Work required: Go through the data that follows and restate each line exactly as it reads.

Data for review:
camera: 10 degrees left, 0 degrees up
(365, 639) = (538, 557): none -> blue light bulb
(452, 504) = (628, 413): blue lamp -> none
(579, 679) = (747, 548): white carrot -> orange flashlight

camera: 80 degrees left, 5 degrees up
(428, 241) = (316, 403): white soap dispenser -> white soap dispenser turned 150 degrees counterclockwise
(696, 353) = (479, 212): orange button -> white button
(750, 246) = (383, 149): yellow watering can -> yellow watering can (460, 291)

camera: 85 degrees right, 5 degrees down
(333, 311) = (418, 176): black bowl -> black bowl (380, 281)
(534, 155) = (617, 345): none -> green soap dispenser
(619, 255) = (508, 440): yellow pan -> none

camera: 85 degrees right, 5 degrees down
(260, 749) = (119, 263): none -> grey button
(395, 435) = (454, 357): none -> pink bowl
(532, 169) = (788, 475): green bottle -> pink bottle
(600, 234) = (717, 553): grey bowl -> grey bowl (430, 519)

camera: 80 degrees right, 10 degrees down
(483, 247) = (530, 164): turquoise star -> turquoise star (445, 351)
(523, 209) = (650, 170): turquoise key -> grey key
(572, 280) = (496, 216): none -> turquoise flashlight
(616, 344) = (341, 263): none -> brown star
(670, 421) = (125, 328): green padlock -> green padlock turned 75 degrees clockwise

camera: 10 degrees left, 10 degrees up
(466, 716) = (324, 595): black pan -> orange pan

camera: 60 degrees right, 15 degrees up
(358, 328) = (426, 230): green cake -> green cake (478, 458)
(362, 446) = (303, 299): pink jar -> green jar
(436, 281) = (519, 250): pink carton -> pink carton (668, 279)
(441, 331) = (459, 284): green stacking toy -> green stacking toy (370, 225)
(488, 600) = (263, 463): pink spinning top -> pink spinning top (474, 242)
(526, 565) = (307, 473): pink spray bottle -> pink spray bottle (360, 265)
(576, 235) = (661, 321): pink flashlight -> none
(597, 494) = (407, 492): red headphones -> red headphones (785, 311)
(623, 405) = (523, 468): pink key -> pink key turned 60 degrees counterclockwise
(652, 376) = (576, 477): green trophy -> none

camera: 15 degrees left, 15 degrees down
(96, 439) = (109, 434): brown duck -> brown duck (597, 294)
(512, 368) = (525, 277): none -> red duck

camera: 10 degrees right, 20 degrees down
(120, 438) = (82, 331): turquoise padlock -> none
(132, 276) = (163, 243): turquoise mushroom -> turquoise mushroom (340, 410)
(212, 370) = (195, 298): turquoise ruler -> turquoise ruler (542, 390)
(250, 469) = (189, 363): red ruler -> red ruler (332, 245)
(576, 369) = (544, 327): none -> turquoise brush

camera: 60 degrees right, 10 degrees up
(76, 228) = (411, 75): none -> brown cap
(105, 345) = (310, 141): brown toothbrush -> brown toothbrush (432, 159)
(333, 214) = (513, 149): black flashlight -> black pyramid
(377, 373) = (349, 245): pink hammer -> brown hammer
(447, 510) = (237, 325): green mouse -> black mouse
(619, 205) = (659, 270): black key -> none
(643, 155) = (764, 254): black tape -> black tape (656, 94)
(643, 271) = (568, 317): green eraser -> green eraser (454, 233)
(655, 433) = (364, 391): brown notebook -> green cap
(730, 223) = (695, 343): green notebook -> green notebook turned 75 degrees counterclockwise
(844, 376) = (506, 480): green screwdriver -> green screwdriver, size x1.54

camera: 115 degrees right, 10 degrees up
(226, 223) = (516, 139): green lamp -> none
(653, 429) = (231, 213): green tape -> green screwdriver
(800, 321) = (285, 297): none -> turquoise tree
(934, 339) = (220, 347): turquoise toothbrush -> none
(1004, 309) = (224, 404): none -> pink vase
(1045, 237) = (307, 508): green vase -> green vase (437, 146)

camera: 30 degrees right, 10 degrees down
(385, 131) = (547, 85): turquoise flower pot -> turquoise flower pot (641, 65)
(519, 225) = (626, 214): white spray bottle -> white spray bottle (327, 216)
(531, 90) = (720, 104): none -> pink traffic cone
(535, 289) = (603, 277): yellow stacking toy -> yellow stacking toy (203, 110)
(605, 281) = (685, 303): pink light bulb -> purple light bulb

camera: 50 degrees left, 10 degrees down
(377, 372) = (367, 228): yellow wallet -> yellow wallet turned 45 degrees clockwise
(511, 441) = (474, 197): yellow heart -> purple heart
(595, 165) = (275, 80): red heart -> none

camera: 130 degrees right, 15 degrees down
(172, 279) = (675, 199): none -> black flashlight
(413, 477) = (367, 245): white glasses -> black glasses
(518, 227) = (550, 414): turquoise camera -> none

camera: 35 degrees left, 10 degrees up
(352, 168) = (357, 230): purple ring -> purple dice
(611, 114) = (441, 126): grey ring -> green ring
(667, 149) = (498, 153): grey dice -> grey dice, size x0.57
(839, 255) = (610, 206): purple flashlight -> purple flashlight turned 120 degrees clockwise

Final answer:
camera: 10 degrees left, 0 degrees up
(365, 639) = (538, 557): none -> blue light bulb
(452, 504) = (628, 413): blue lamp -> none
(579, 679) = (747, 548): white carrot -> orange flashlight

camera: 80 degrees left, 5 degrees up
(428, 241) = (316, 403): white soap dispenser -> white soap dispenser turned 150 degrees counterclockwise
(696, 353) = (479, 212): orange button -> white button
(750, 246) = (383, 149): yellow watering can -> yellow watering can (460, 291)

camera: 85 degrees right, 5 degrees down
(333, 311) = (418, 176): black bowl -> black bowl (380, 281)
(534, 155) = (617, 345): none -> green soap dispenser
(619, 255) = (508, 440): yellow pan -> none

camera: 85 degrees right, 5 degrees down
(260, 749) = (119, 263): none -> grey button
(395, 435) = (454, 357): none -> pink bowl
(532, 169) = (788, 475): green bottle -> pink bottle
(600, 234) = (717, 553): grey bowl -> grey bowl (430, 519)

camera: 80 degrees right, 10 degrees down
(483, 247) = (530, 164): turquoise star -> turquoise star (445, 351)
(523, 209) = (650, 170): turquoise key -> grey key
(572, 280) = (496, 216): none -> turquoise flashlight
(616, 344) = (341, 263): none -> brown star
(670, 421) = (125, 328): green padlock -> green padlock turned 75 degrees clockwise

camera: 10 degrees left, 10 degrees up
(466, 716) = (324, 595): black pan -> orange pan

camera: 60 degrees right, 15 degrees up
(358, 328) = (426, 230): green cake -> green cake (478, 458)
(362, 446) = (303, 299): pink jar -> green jar
(436, 281) = (519, 250): pink carton -> pink carton (668, 279)
(441, 331) = (459, 284): green stacking toy -> green stacking toy (370, 225)
(488, 600) = (263, 463): pink spinning top -> pink spinning top (474, 242)
(526, 565) = (307, 473): pink spray bottle -> pink spray bottle (360, 265)
(576, 235) = (661, 321): pink flashlight -> none
(597, 494) = (407, 492): red headphones -> red headphones (785, 311)
(623, 405) = (523, 468): pink key -> pink key turned 60 degrees counterclockwise
(652, 376) = (576, 477): green trophy -> none

camera: 15 degrees left, 15 degrees down
(96, 439) = (109, 434): brown duck -> brown duck (597, 294)
(512, 368) = (525, 277): none -> red duck

camera: 10 degrees right, 20 degrees down
(120, 438) = (82, 331): turquoise padlock -> none
(132, 276) = (163, 243): turquoise mushroom -> turquoise mushroom (340, 410)
(212, 370) = (195, 298): turquoise ruler -> turquoise ruler (542, 390)
(250, 469) = (189, 363): red ruler -> red ruler (332, 245)
(576, 369) = (544, 327): none -> turquoise brush

camera: 60 degrees right, 10 degrees up
(76, 228) = (411, 75): none -> brown cap
(105, 345) = (310, 141): brown toothbrush -> brown toothbrush (432, 159)
(333, 214) = (513, 149): black flashlight -> black pyramid
(377, 373) = (349, 245): pink hammer -> brown hammer
(447, 510) = (237, 325): green mouse -> black mouse
(619, 205) = (659, 270): black key -> none
(643, 155) = (764, 254): black tape -> black tape (656, 94)
(643, 271) = (568, 317): green eraser -> green eraser (454, 233)
(655, 433) = (364, 391): brown notebook -> green cap
(730, 223) = (695, 343): green notebook -> green notebook turned 75 degrees counterclockwise
(844, 376) = (506, 480): green screwdriver -> green screwdriver, size x1.54

camera: 115 degrees right, 10 degrees up
(226, 223) = (516, 139): green lamp -> none
(653, 429) = (231, 213): green tape -> green screwdriver
(800, 321) = (285, 297): none -> turquoise tree
(934, 339) = (220, 347): turquoise toothbrush -> none
(1004, 309) = (224, 404): none -> pink vase
(1045, 237) = (307, 508): green vase -> green vase (437, 146)

camera: 30 degrees right, 10 degrees down
(385, 131) = (547, 85): turquoise flower pot -> turquoise flower pot (641, 65)
(519, 225) = (626, 214): white spray bottle -> white spray bottle (327, 216)
(531, 90) = (720, 104): none -> pink traffic cone
(535, 289) = (603, 277): yellow stacking toy -> yellow stacking toy (203, 110)
(605, 281) = (685, 303): pink light bulb -> purple light bulb

camera: 50 degrees left, 10 degrees down
(377, 372) = (367, 228): yellow wallet -> yellow wallet turned 45 degrees clockwise
(511, 441) = (474, 197): yellow heart -> purple heart
(595, 165) = (275, 80): red heart -> none

camera: 130 degrees right, 15 degrees down
(172, 279) = (675, 199): none -> black flashlight
(413, 477) = (367, 245): white glasses -> black glasses
(518, 227) = (550, 414): turquoise camera -> none

camera: 35 degrees left, 10 degrees up
(352, 168) = (357, 230): purple ring -> purple dice
(611, 114) = (441, 126): grey ring -> green ring
(667, 149) = (498, 153): grey dice -> grey dice, size x0.57
(839, 255) = (610, 206): purple flashlight -> purple flashlight turned 120 degrees clockwise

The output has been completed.